=== Given entries ===

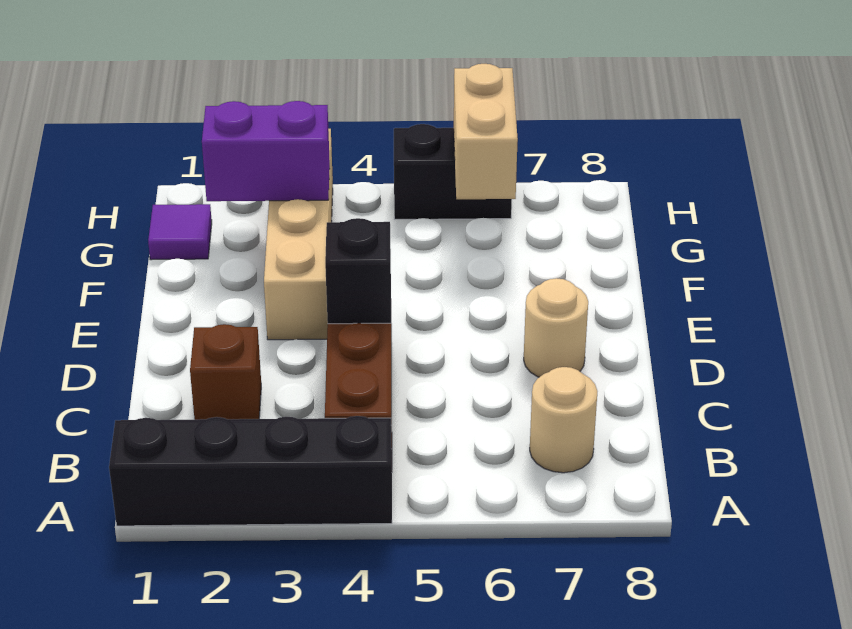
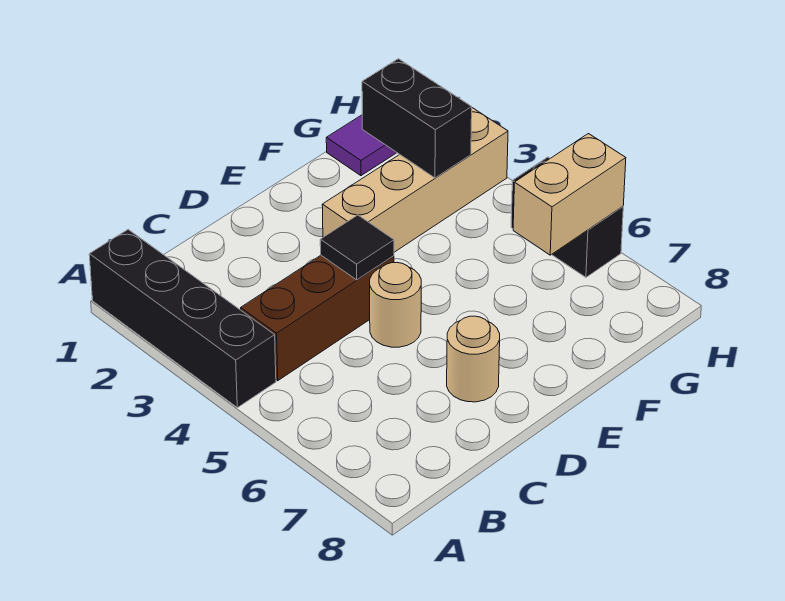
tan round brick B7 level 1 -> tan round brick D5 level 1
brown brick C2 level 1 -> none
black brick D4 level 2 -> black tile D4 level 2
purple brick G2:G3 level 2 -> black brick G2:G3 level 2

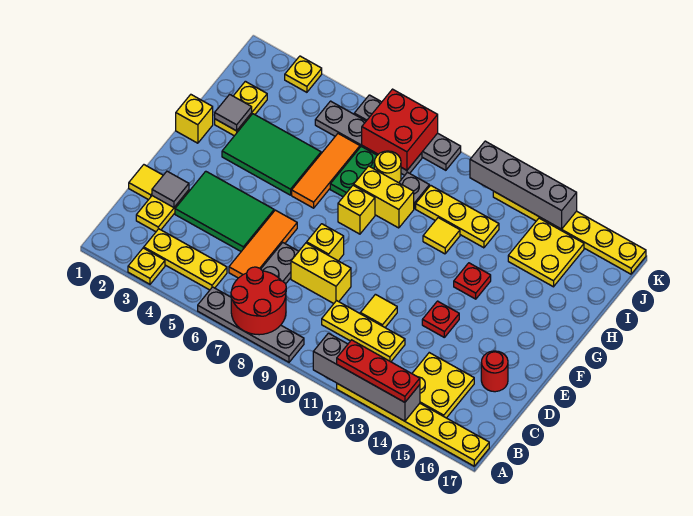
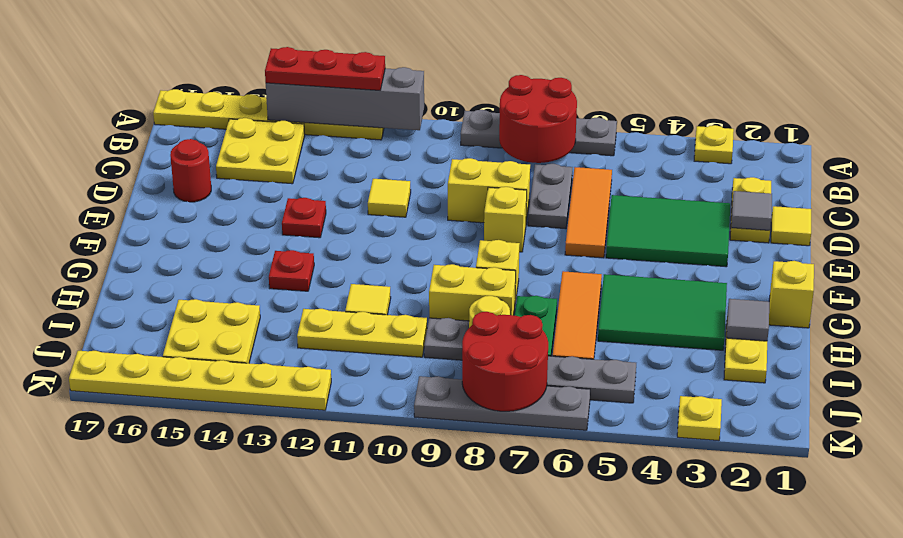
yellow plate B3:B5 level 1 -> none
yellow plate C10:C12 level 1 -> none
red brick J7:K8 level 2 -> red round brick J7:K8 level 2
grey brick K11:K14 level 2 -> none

===

**What you need to do:** Using the entries above, state how many lines include the word "none", with no other words.

**Answer for this exercise:** 4